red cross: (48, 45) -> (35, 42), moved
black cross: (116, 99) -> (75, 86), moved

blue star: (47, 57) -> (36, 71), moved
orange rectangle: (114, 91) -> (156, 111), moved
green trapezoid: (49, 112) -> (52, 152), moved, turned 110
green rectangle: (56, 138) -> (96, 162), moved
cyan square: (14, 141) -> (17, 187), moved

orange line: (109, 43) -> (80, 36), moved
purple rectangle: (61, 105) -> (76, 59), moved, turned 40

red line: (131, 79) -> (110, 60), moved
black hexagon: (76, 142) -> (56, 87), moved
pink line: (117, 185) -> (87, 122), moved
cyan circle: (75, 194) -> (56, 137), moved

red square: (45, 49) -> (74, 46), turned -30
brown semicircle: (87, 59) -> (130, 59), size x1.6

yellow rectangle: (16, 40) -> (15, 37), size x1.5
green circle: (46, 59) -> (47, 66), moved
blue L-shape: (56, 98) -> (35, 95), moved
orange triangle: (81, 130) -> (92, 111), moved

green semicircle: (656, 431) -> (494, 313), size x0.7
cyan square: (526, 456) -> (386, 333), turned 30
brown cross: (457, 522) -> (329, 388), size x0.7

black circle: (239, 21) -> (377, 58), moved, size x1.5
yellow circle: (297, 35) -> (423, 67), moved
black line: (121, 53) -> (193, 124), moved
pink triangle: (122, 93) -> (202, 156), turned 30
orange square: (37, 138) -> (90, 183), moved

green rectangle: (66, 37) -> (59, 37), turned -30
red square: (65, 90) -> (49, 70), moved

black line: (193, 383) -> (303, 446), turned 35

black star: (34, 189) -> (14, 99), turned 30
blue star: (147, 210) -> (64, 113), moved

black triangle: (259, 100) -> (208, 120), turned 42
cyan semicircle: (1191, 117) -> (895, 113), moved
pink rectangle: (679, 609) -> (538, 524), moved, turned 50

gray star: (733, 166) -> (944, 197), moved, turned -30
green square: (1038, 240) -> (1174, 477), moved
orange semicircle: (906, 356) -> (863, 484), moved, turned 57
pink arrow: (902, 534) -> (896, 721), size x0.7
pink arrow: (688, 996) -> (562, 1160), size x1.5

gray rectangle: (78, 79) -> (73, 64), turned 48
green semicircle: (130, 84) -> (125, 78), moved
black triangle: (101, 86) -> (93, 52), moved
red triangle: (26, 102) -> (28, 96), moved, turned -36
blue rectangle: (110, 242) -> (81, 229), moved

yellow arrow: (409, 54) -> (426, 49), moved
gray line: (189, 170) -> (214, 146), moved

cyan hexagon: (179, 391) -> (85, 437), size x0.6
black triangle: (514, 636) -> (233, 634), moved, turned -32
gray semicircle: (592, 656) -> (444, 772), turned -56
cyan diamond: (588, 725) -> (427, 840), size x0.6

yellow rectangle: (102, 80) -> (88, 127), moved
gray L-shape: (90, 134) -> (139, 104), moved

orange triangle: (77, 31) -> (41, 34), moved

..........

Aim of the exercise: Repeat word for word the lines above that run from the line containing "purple rectangle: (61, 105)" through the line containing "red square: (45, 49) -> (74, 46), turned -30", both ends included, and nothing else.

Written response:
purple rectangle: (61, 105) -> (76, 59), moved, turned 40

red line: (131, 79) -> (110, 60), moved
black hexagon: (76, 142) -> (56, 87), moved
pink line: (117, 185) -> (87, 122), moved
cyan circle: (75, 194) -> (56, 137), moved

red square: (45, 49) -> (74, 46), turned -30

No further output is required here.